**What you need to do**
Return the records word for word. Any pictures in them are not part of the copy.

**Records provided**
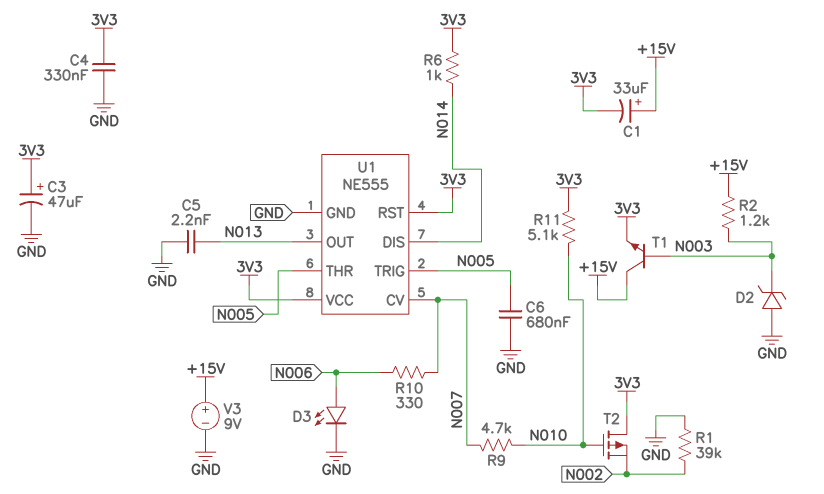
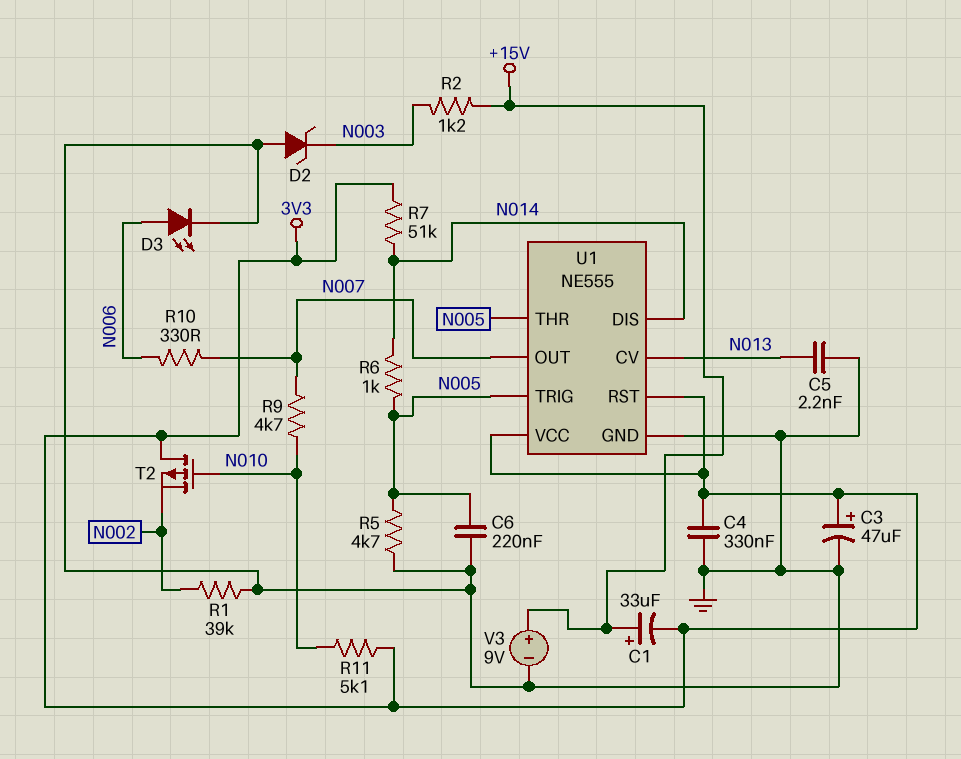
C6: 680nF (GND, N005) -> 220nF (GND, N005)
R5: none -> 4.7k (GND, N005)
R6: 1k (3V3, N014) -> 1k (N005, N014)
R7: none -> 51k (3V3, N014)
T1: NPN (B N003, C +15V, E 3V3) -> none
U1 pin CV: N007 -> N013
U1 pin OUT: N013 -> N007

**Answer for the task**
C6: 680nF (GND, N005) -> 220nF (GND, N005)
R5: none -> 4.7k (GND, N005)
R6: 1k (3V3, N014) -> 1k (N005, N014)
R7: none -> 51k (3V3, N014)
T1: NPN (B N003, C +15V, E 3V3) -> none
U1 pin CV: N007 -> N013
U1 pin OUT: N013 -> N007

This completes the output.